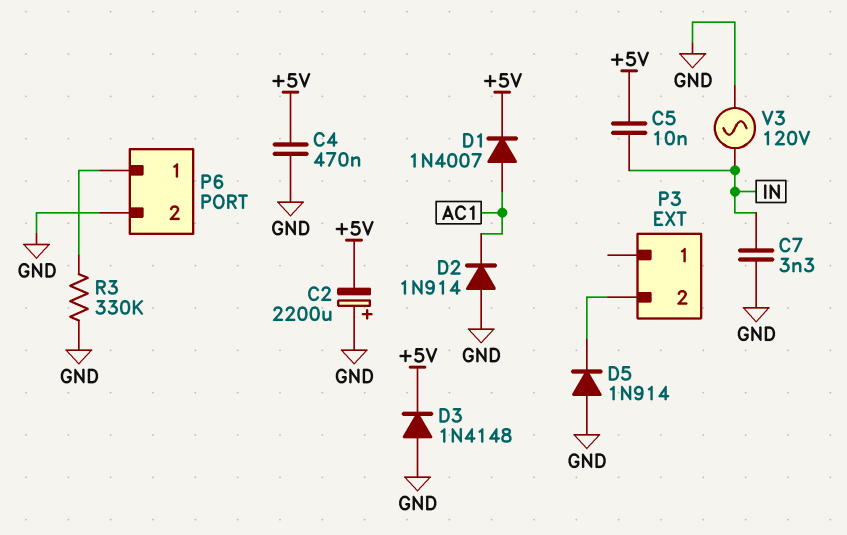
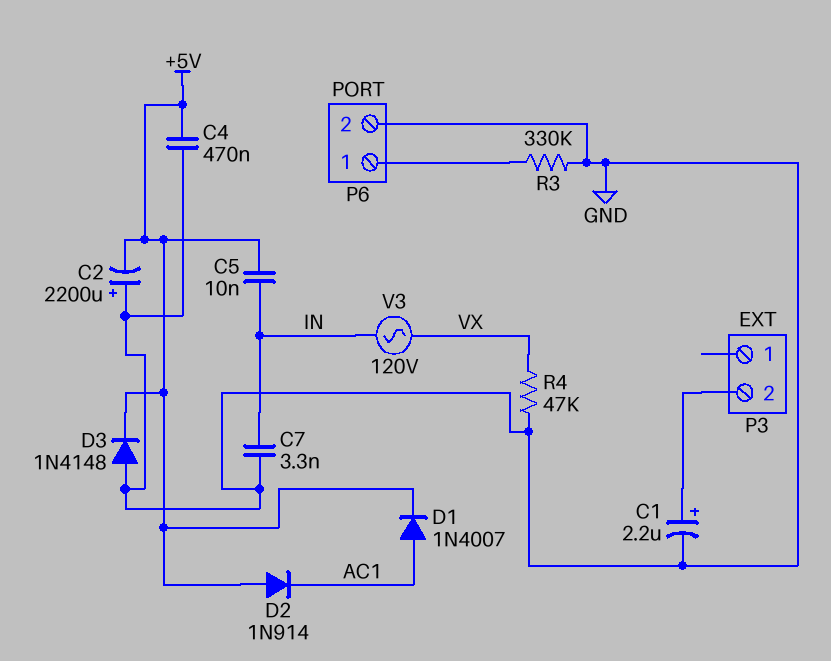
C1: none -> 2.2uF (plus P3/2, minus GND)
D2: diode 1N914 (A GND, K AC1) -> diode 1N914 (A +5V, K AC1)
D5: diode 1N914 (A GND, K P3/2) -> none
R4: none -> 47k (GND, VX)
V3: AC 120V (GND, IN) -> AC 120V (IN, VX)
+ + +
:: Task requirements ::
Find and copy each line of the listing above that holds the word "none".

:: Task result ::
C1: none -> 2.2uF (plus P3/2, minus GND)
D5: diode 1N914 (A GND, K P3/2) -> none
R4: none -> 47k (GND, VX)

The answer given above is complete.